» **Directions for this task**:
Transcribe word for word the lines below from the line with "C6: 68nF (DGND, VCC) -> 470nF (DGND, VCC)" through the line with "J1 pin 3: GND -> +3V3", ends included.

-- Exercise input follows --

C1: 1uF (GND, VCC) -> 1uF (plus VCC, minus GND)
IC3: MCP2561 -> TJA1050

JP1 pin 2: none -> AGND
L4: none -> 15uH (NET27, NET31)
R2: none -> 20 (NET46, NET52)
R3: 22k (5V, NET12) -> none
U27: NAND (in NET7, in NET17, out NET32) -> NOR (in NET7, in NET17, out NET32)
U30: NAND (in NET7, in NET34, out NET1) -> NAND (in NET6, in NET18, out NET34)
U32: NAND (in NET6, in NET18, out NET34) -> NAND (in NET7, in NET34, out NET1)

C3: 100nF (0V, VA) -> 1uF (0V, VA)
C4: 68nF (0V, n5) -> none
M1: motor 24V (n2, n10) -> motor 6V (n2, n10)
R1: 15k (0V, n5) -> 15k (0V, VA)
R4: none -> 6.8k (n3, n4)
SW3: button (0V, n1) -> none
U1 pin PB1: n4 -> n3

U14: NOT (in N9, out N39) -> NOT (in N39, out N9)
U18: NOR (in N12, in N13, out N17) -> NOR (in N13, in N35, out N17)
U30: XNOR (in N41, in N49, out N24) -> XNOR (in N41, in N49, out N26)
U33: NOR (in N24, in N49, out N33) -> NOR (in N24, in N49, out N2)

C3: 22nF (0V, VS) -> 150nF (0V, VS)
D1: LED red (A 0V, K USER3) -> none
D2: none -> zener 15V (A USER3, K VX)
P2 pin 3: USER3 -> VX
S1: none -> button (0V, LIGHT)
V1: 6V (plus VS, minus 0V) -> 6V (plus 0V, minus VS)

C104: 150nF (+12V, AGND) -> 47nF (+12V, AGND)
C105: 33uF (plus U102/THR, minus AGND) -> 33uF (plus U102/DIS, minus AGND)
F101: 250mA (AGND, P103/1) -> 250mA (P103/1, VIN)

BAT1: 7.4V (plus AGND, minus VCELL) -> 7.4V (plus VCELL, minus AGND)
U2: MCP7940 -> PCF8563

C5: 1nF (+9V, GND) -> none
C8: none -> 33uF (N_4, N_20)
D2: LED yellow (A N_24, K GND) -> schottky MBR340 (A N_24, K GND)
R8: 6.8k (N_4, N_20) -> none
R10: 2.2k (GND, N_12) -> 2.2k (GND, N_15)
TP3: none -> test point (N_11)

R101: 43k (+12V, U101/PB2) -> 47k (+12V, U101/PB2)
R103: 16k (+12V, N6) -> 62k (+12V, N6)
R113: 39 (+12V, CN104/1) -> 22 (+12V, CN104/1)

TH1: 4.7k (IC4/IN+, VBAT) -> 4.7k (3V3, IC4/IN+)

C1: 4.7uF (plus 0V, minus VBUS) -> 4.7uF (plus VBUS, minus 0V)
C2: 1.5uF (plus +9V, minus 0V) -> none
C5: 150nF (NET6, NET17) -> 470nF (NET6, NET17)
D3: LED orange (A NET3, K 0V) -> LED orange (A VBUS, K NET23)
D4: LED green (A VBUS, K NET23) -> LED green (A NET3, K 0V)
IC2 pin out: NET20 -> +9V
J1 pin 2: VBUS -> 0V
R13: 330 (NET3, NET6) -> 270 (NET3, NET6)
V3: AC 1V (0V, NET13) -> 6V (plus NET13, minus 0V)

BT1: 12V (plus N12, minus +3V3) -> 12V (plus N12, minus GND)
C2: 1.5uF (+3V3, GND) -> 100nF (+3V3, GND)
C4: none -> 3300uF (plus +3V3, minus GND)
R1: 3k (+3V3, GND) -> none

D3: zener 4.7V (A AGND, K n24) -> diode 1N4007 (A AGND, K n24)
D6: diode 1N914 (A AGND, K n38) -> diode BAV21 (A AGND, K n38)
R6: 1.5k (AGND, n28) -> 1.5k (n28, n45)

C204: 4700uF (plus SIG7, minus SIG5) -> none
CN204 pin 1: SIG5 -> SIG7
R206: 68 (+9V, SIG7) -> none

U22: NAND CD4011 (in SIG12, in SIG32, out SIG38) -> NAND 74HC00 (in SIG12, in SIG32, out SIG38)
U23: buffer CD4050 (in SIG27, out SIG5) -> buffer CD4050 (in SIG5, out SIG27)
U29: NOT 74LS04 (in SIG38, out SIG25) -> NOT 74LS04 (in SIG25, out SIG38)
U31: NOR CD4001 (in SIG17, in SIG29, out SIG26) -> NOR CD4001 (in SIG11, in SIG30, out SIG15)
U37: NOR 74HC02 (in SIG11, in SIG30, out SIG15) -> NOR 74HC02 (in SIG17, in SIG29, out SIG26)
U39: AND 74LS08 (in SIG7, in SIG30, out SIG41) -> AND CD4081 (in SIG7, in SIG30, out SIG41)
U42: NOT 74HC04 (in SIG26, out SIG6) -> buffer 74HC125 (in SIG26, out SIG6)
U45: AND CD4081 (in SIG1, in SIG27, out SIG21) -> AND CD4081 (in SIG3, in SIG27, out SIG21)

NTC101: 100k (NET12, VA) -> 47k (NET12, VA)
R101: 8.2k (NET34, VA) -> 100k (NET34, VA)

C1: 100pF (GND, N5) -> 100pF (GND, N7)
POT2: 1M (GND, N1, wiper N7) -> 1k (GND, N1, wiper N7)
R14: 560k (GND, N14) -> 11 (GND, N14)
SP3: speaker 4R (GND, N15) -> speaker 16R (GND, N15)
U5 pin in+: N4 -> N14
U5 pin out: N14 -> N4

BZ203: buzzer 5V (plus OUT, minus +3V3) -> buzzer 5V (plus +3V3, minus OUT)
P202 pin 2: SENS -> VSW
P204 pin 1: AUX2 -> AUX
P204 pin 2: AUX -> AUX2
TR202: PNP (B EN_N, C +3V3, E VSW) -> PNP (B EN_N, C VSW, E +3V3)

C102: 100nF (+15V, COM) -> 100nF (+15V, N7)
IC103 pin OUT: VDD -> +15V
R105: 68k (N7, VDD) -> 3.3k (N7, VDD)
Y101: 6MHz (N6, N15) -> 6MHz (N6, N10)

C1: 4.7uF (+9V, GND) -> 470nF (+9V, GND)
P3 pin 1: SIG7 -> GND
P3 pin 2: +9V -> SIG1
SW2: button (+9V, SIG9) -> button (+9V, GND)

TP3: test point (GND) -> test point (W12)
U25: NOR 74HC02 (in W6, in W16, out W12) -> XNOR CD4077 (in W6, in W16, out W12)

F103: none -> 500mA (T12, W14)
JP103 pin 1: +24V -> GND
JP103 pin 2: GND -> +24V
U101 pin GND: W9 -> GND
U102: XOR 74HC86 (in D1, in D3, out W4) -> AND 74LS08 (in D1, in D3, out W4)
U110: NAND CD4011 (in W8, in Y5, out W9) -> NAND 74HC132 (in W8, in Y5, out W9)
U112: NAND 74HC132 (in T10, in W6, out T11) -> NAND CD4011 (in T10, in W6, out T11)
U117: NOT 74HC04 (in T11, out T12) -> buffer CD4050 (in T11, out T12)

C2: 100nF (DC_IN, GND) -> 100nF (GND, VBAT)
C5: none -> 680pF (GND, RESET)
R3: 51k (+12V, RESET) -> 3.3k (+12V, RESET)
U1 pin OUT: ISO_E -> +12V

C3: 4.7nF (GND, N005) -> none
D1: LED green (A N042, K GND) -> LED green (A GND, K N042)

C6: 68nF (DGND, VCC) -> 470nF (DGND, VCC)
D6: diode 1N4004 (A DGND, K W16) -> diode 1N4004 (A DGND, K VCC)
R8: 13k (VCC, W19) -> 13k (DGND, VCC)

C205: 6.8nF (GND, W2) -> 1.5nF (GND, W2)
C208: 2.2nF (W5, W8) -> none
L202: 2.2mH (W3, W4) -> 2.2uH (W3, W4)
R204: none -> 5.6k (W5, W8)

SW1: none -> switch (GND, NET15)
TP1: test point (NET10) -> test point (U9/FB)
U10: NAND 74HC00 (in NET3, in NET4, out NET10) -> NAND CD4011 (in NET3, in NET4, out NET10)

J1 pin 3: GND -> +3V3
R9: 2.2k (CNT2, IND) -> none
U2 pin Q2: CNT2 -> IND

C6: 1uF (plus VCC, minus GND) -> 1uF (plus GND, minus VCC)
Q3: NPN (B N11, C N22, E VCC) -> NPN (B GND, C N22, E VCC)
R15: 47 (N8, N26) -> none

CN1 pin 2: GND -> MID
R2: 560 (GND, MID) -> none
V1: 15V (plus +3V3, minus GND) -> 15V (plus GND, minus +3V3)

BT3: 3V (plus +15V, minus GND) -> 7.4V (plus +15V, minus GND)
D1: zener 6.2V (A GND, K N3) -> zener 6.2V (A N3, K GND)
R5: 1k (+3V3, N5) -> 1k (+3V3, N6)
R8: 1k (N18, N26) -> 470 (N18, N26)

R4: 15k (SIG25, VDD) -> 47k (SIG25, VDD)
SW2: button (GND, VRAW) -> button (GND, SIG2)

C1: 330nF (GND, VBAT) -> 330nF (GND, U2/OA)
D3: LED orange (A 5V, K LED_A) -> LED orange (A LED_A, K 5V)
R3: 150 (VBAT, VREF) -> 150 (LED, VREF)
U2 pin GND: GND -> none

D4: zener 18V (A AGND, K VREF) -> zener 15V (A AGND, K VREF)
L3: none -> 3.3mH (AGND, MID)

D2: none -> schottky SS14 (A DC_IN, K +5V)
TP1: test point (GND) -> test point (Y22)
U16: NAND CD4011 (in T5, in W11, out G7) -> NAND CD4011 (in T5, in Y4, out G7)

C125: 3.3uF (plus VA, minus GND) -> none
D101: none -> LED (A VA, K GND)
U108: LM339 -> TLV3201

-- Exercise input concluded --

» **Written solution**:
C6: 68nF (DGND, VCC) -> 470nF (DGND, VCC)
D6: diode 1N4004 (A DGND, K W16) -> diode 1N4004 (A DGND, K VCC)
R8: 13k (VCC, W19) -> 13k (DGND, VCC)

C205: 6.8nF (GND, W2) -> 1.5nF (GND, W2)
C208: 2.2nF (W5, W8) -> none
L202: 2.2mH (W3, W4) -> 2.2uH (W3, W4)
R204: none -> 5.6k (W5, W8)

SW1: none -> switch (GND, NET15)
TP1: test point (NET10) -> test point (U9/FB)
U10: NAND 74HC00 (in NET3, in NET4, out NET10) -> NAND CD4011 (in NET3, in NET4, out NET10)

J1 pin 3: GND -> +3V3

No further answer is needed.